Word for word, restate the lines from the one containing "(187, 397) = (233, 540): white" through the last line of the material, and include no pictures.

== INPUT ==
◇ ◇ ◇ ◇

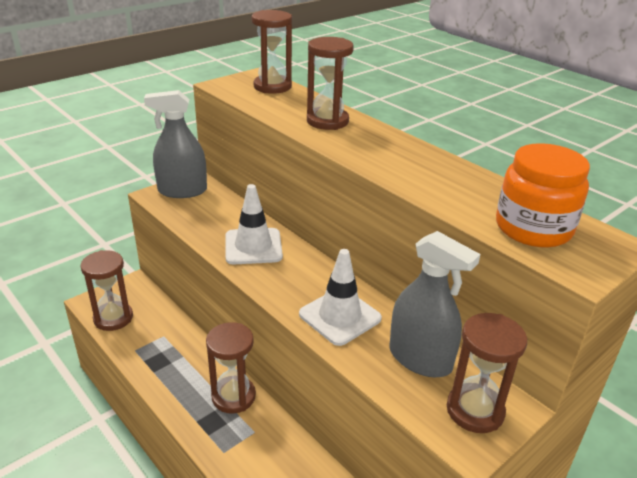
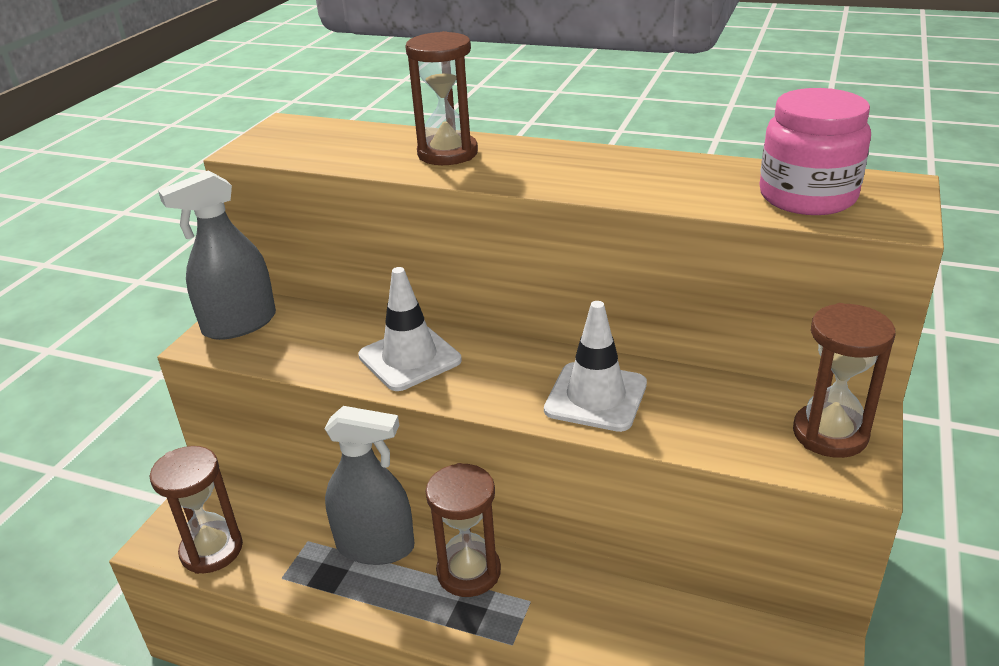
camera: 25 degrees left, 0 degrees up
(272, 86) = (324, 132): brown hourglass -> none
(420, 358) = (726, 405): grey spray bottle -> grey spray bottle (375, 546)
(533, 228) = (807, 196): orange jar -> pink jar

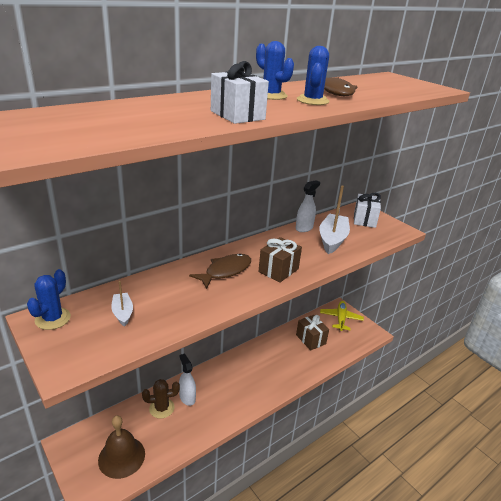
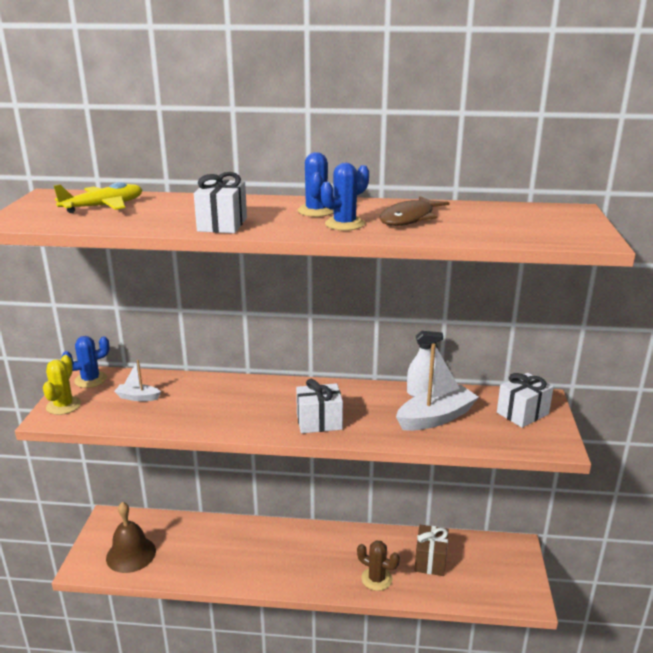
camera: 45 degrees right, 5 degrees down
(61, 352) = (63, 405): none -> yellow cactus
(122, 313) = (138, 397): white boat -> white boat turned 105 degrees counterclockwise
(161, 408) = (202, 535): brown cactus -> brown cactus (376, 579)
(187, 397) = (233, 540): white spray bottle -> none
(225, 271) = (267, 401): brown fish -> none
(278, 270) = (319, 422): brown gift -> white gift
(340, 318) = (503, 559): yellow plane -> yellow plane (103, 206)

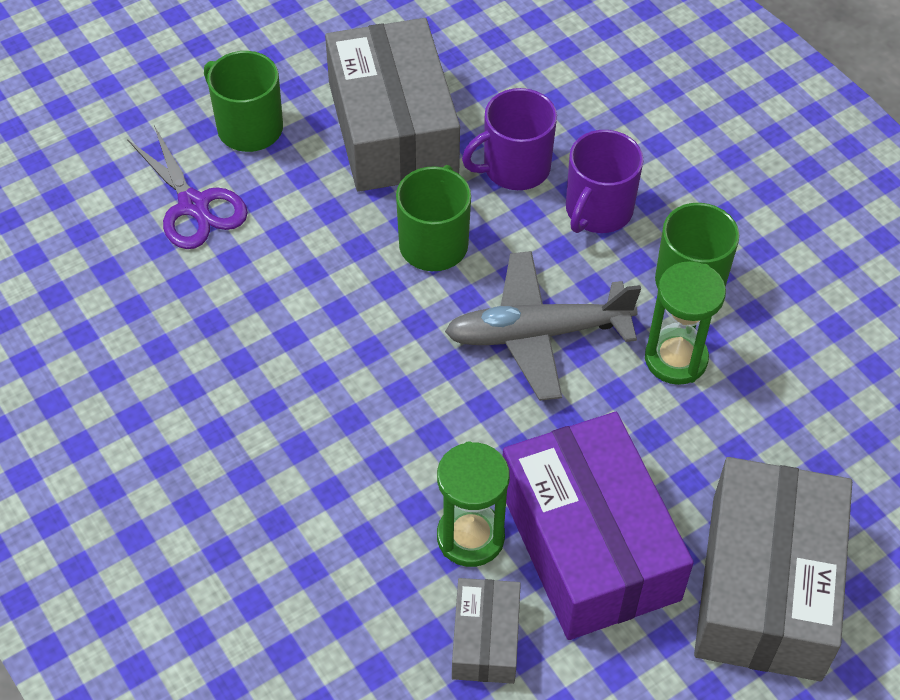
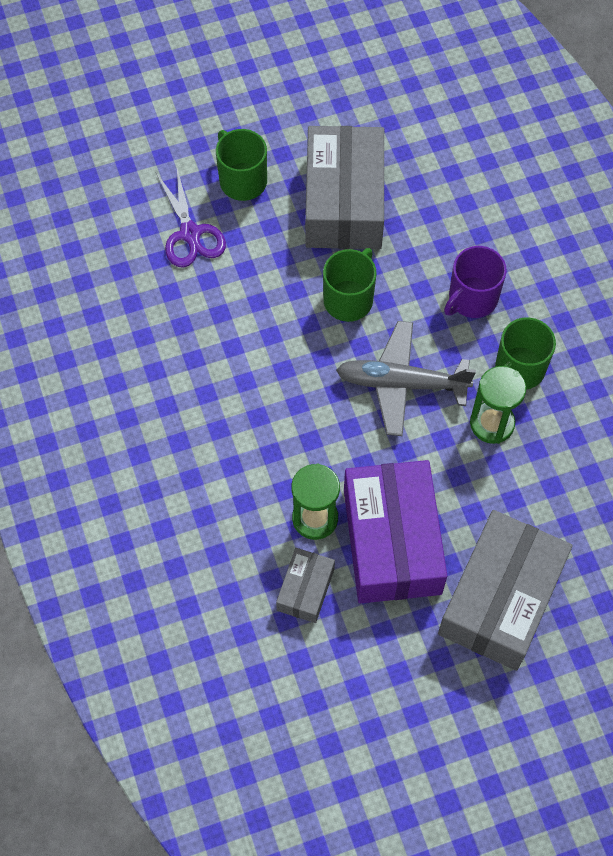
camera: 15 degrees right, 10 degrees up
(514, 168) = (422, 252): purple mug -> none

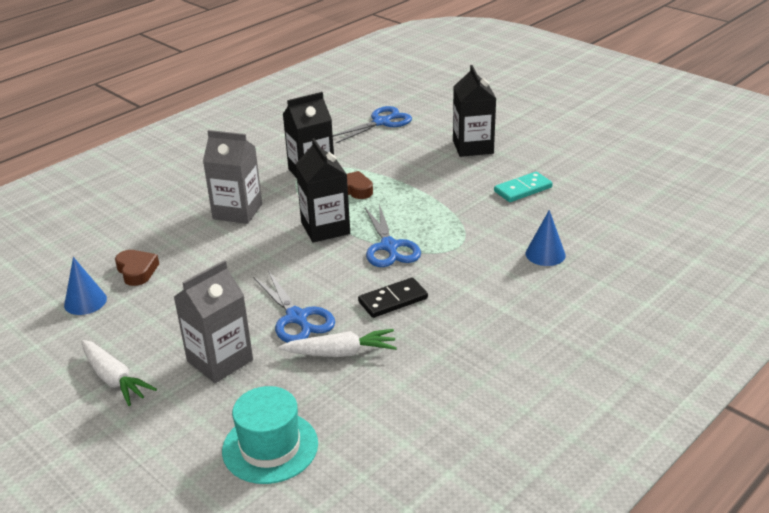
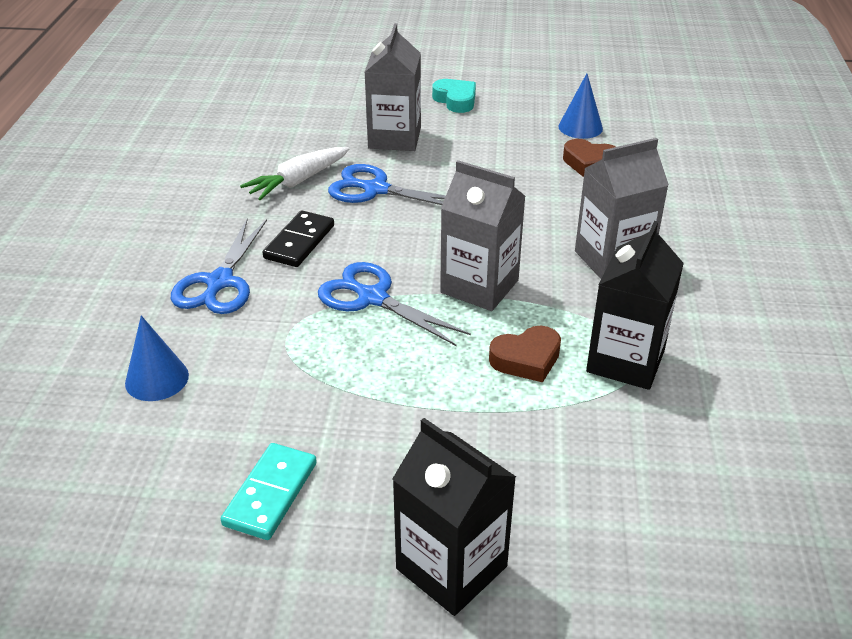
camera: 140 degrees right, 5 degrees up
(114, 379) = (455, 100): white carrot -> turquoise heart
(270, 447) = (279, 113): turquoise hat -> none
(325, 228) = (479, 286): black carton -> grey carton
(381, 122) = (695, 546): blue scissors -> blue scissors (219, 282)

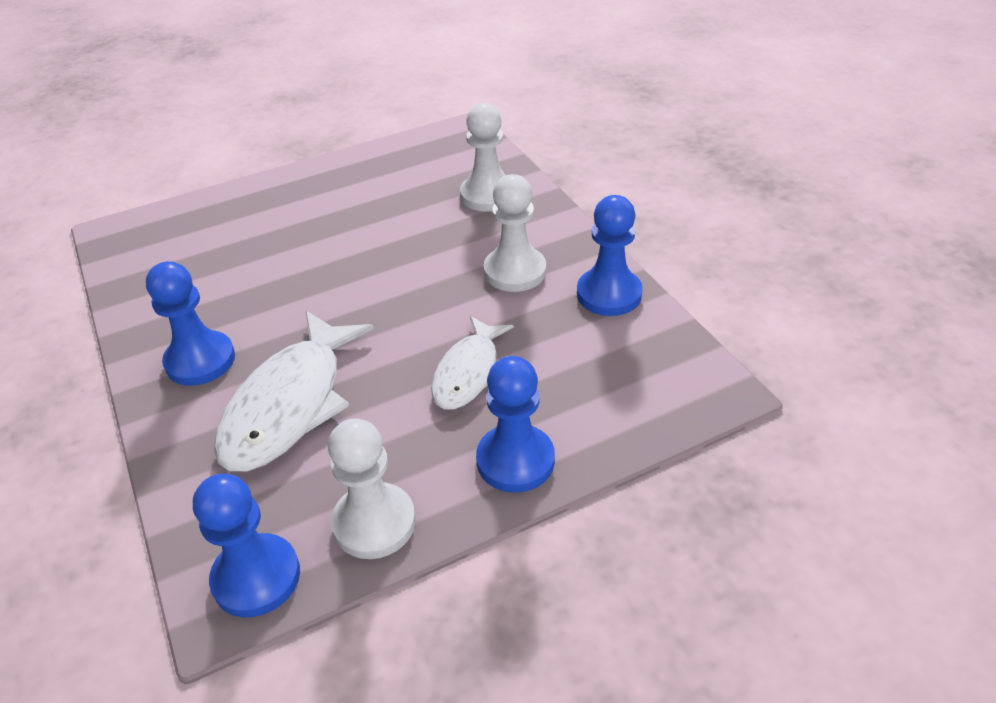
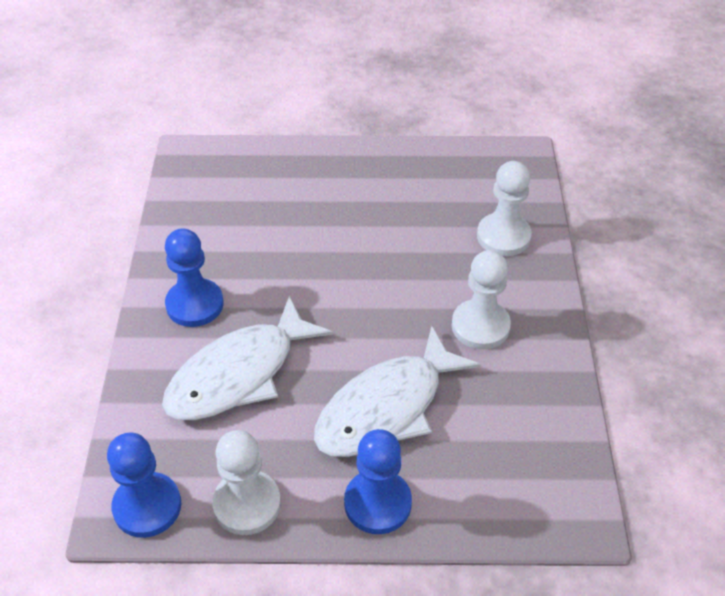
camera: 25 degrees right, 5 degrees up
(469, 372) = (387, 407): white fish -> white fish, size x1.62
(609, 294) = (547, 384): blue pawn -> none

◇ ◇ ◇ ◇

== THE COMPLETED TASK ==
(187, 397) = (233, 540): white spray bottle -> none
(225, 271) = (267, 401): brown fish -> none
(278, 270) = (319, 422): brown gift -> white gift
(340, 318) = (503, 559): yellow plane -> yellow plane (103, 206)

camera: 15 degrees right, 10 degrees up
(514, 168) = (422, 252): purple mug -> none

camera: 140 degrees right, 5 degrees up
(114, 379) = (455, 100): white carrot -> turquoise heart
(270, 447) = (279, 113): turquoise hat -> none
(325, 228) = (479, 286): black carton -> grey carton
(381, 122) = (695, 546): blue scissors -> blue scissors (219, 282)

camera: 25 degrees right, 5 degrees up
(469, 372) = (387, 407): white fish -> white fish, size x1.62
(609, 294) = (547, 384): blue pawn -> none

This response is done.